* Task item
Copy the records word for word, omitting all pictures.

(Record extracts Opens)

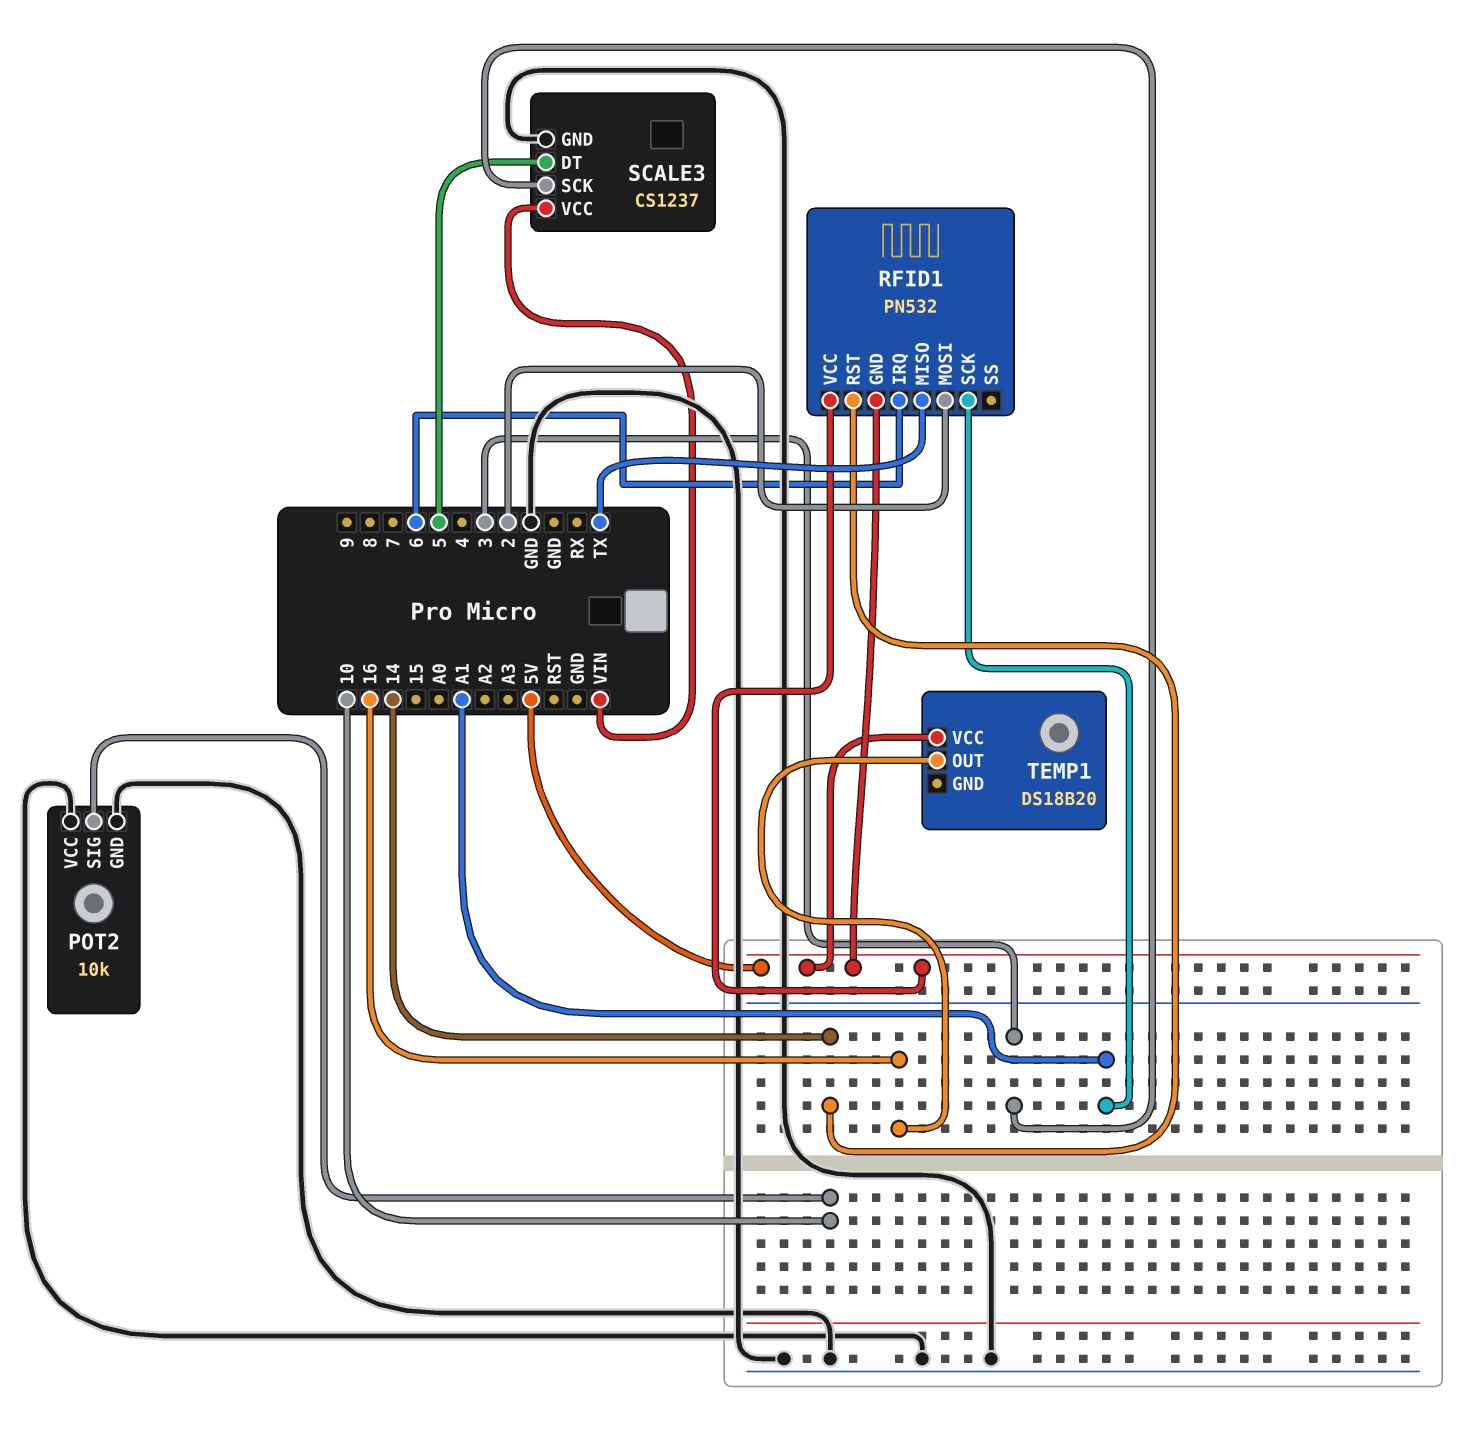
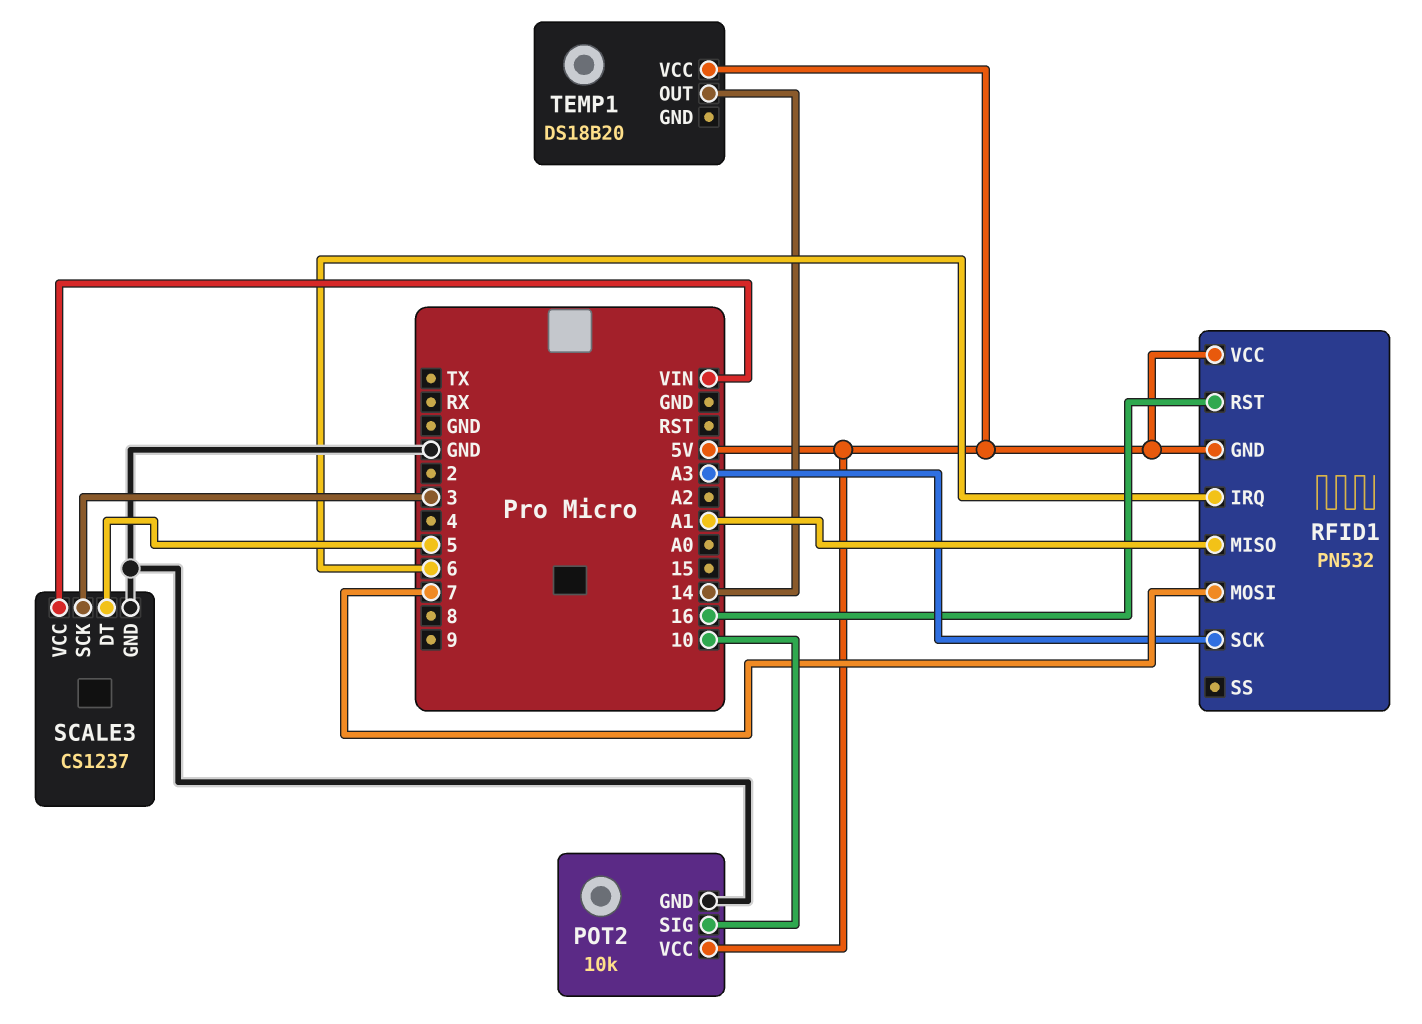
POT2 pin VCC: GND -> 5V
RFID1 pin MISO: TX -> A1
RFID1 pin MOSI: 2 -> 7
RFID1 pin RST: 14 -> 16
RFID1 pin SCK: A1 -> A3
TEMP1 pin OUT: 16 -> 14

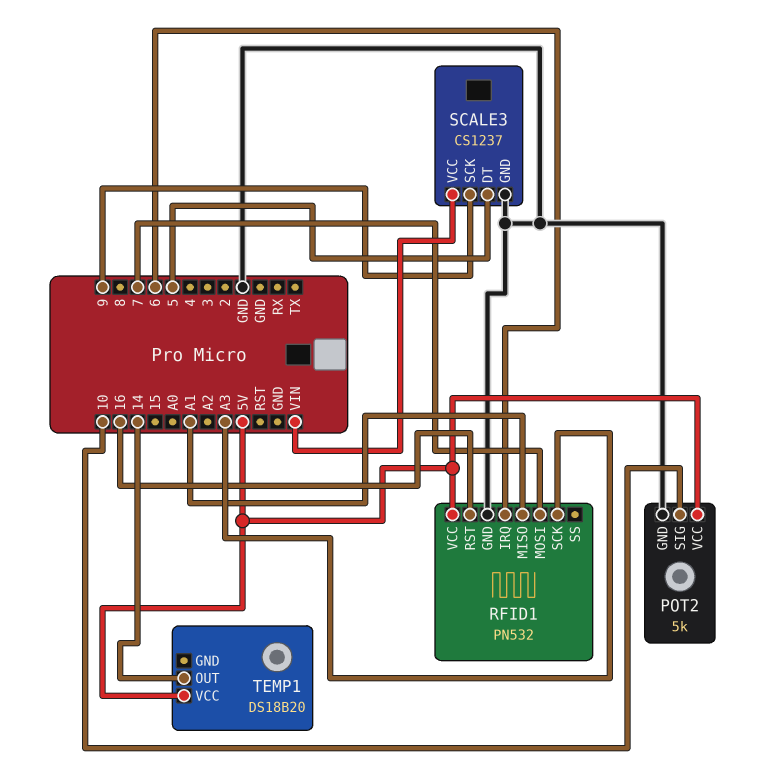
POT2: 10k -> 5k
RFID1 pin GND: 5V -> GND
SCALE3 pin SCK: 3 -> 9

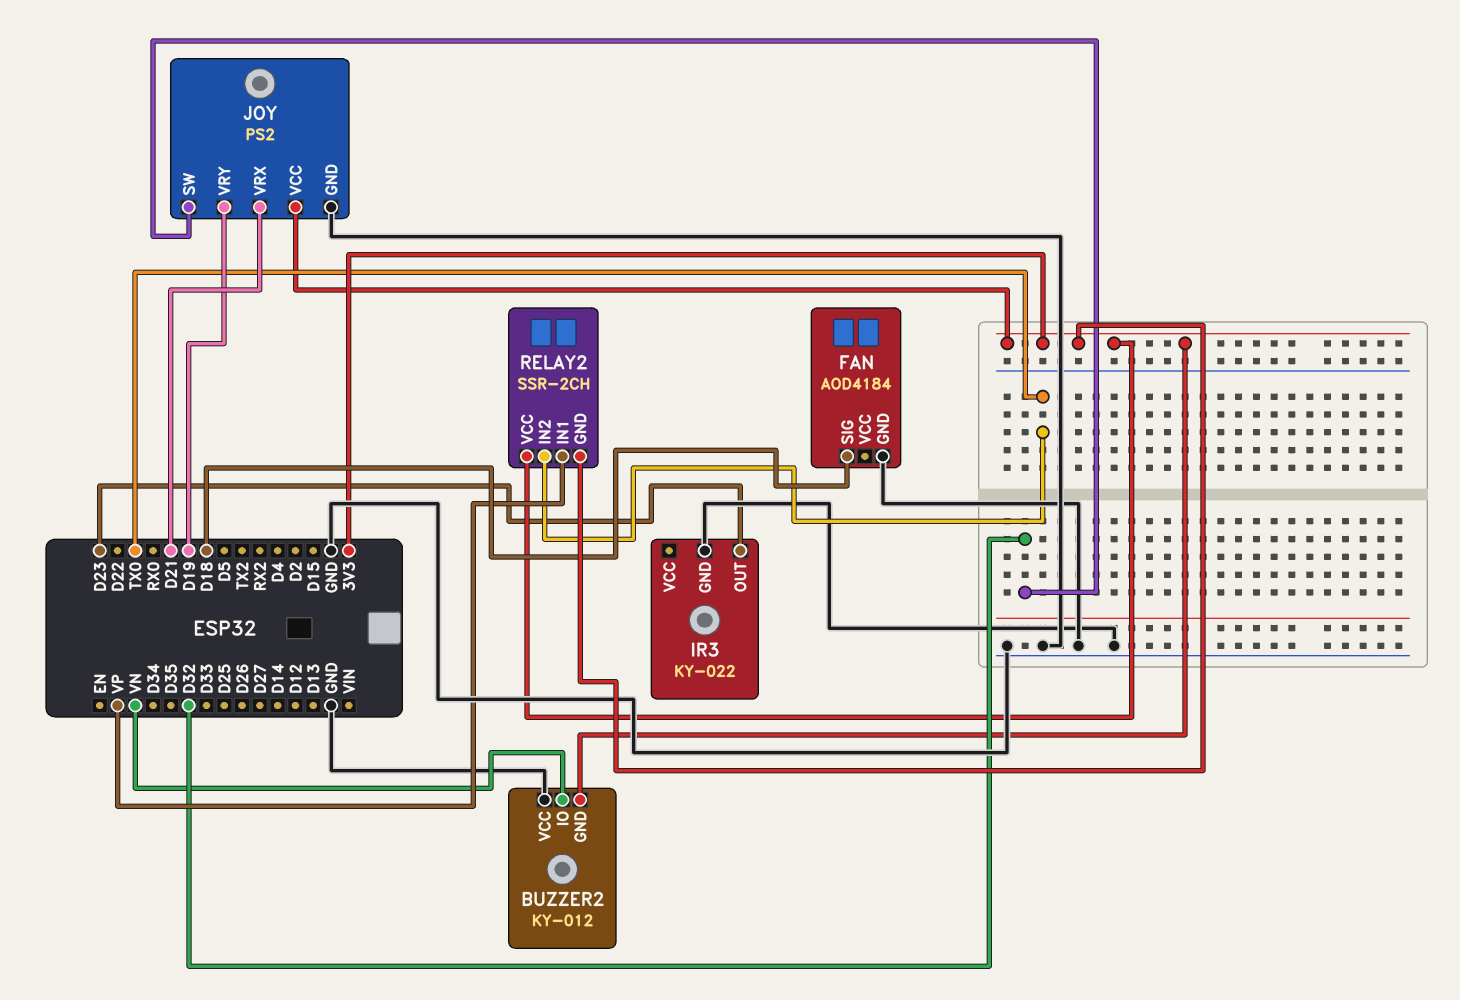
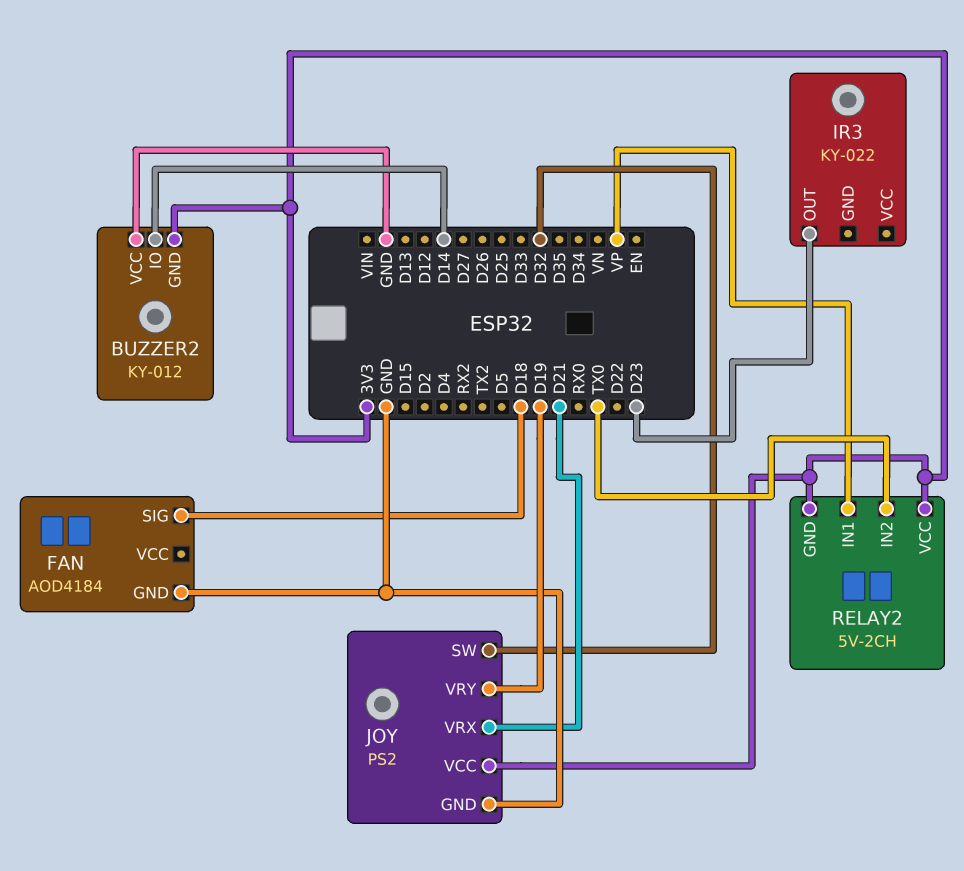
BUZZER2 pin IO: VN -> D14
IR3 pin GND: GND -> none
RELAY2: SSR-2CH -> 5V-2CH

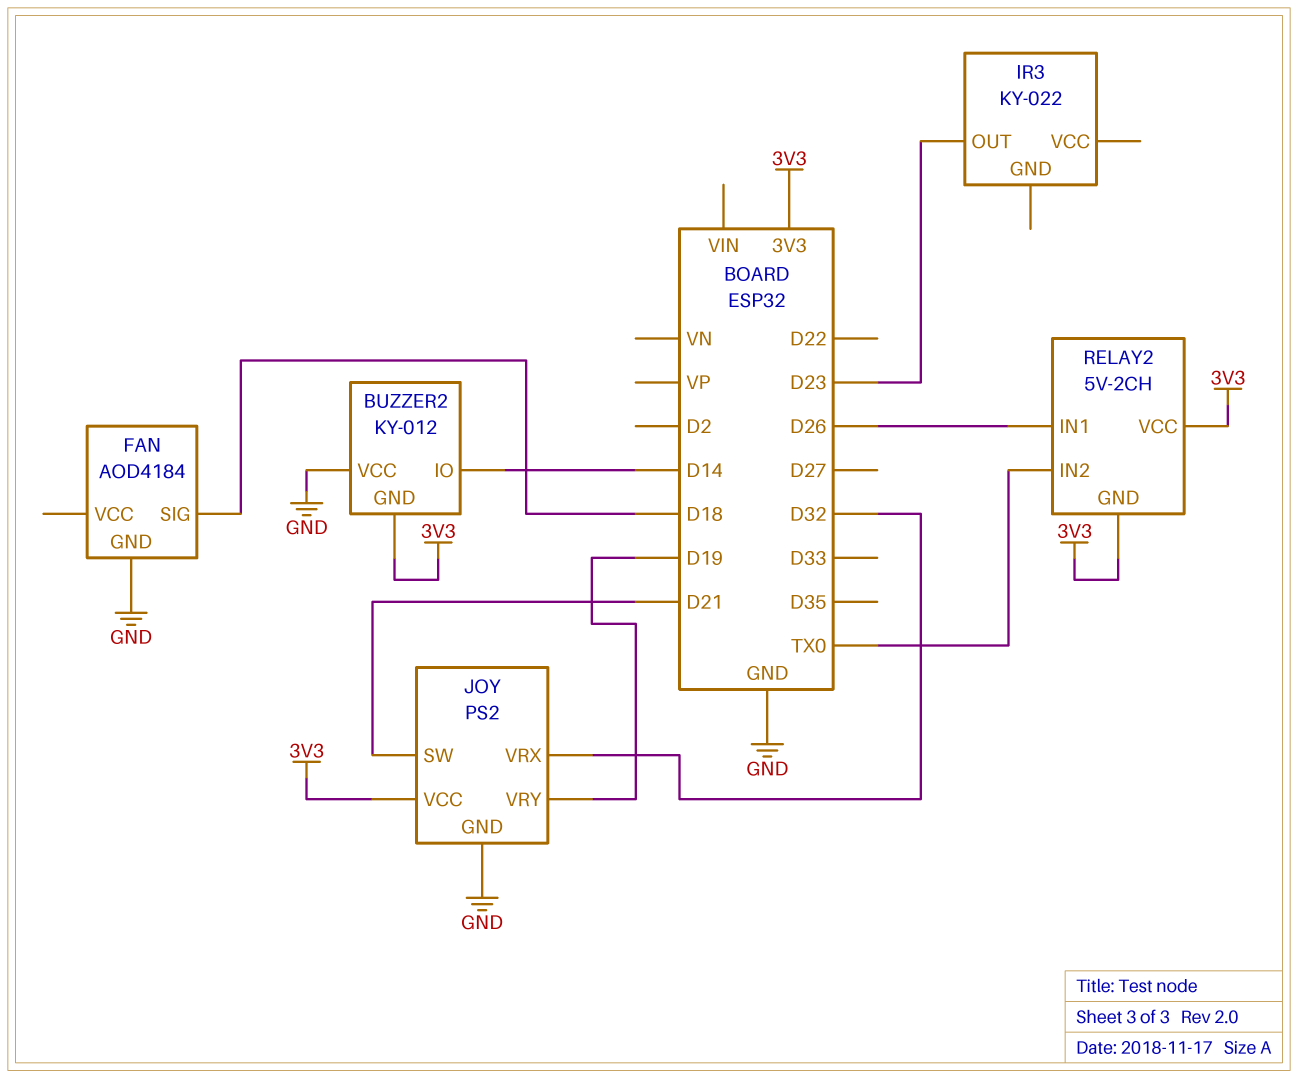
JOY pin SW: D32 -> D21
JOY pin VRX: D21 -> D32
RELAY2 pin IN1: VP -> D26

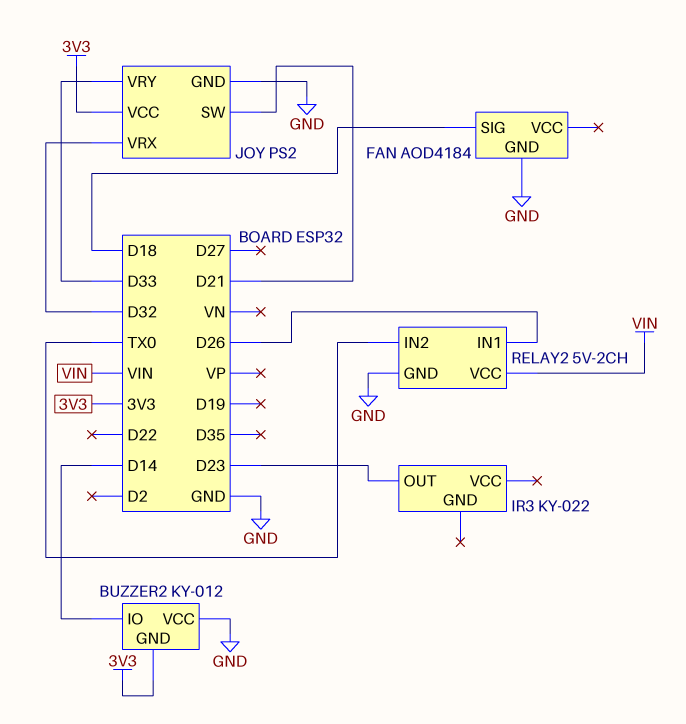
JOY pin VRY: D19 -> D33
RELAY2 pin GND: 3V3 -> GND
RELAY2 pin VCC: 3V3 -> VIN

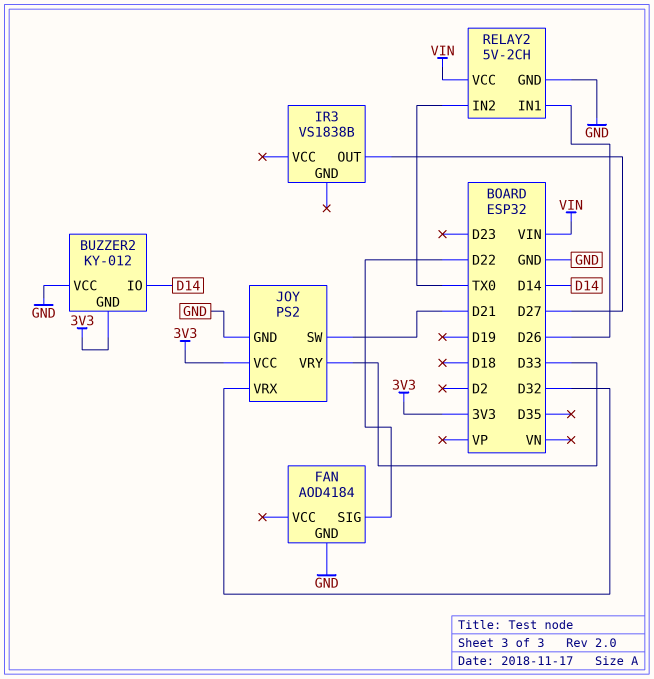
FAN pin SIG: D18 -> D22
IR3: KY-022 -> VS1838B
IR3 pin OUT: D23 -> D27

(Record extracts Closes)

* Exercise response
POT2 pin VCC: GND -> 5V
RFID1 pin MISO: TX -> A1
RFID1 pin MOSI: 2 -> 7
RFID1 pin RST: 14 -> 16
RFID1 pin SCK: A1 -> A3
TEMP1 pin OUT: 16 -> 14

POT2: 10k -> 5k
RFID1 pin GND: 5V -> GND
SCALE3 pin SCK: 3 -> 9

BUZZER2 pin IO: VN -> D14
IR3 pin GND: GND -> none
RELAY2: SSR-2CH -> 5V-2CH

JOY pin SW: D32 -> D21
JOY pin VRX: D21 -> D32
RELAY2 pin IN1: VP -> D26

JOY pin VRY: D19 -> D33
RELAY2 pin GND: 3V3 -> GND
RELAY2 pin VCC: 3V3 -> VIN

FAN pin SIG: D18 -> D22
IR3: KY-022 -> VS1838B
IR3 pin OUT: D23 -> D27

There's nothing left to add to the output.